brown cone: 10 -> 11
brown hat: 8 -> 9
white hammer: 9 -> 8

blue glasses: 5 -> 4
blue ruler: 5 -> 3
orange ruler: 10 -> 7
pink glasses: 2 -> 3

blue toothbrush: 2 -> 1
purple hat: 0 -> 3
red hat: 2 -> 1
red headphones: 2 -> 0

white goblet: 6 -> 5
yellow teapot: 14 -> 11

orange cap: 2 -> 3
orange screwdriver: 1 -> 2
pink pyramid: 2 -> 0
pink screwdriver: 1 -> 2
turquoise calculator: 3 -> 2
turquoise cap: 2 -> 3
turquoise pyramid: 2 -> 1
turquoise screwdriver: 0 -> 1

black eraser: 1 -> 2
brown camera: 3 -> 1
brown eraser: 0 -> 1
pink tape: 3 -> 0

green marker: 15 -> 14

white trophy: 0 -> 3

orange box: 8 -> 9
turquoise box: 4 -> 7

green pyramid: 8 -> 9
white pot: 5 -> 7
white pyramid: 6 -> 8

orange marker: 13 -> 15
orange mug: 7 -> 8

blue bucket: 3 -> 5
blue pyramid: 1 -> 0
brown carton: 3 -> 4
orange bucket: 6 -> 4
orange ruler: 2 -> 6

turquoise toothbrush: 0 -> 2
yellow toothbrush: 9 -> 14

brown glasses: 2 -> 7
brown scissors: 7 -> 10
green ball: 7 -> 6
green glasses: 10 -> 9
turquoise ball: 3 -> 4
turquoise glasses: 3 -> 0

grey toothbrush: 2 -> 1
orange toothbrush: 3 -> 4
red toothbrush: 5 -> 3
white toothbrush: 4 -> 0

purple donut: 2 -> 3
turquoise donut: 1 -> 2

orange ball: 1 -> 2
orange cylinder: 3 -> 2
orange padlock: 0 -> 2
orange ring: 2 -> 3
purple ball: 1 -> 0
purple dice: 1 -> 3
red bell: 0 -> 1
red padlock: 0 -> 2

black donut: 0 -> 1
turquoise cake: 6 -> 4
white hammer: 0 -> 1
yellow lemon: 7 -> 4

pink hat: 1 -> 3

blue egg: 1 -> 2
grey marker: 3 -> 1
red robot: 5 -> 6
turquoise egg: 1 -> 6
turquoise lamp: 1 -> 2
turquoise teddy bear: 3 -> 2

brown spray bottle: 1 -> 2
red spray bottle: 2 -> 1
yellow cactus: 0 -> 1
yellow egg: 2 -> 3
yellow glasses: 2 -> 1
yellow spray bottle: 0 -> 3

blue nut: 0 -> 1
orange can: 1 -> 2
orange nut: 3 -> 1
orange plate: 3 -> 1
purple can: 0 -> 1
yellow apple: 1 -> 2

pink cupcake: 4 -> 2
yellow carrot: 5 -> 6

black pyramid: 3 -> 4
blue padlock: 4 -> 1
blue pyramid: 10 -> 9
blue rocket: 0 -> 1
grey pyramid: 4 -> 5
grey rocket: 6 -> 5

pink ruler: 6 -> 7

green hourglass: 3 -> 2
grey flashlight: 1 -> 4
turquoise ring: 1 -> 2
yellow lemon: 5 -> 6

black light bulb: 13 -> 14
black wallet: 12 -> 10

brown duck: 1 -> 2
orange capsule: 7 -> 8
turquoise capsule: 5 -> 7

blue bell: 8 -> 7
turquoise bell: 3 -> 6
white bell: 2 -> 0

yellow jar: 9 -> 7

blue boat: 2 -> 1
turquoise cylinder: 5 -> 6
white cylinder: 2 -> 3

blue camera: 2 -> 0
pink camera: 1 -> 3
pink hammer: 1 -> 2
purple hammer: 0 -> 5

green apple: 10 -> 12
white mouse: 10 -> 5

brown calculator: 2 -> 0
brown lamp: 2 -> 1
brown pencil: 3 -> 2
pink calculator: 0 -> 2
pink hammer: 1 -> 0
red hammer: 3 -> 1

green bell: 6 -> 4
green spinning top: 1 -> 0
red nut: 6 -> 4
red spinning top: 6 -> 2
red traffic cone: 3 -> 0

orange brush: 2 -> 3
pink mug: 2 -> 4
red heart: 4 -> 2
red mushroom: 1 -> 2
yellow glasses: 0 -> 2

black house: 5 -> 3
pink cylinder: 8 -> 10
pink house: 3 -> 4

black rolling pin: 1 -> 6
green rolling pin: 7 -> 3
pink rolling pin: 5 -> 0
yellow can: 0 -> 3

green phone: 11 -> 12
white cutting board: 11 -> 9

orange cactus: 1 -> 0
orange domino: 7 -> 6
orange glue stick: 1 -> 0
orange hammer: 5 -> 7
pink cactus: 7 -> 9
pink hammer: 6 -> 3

--------------------------------

## Work instructions
Using the entries above, state how many lines include the word "calculator", with no other words.

## Solved problem
3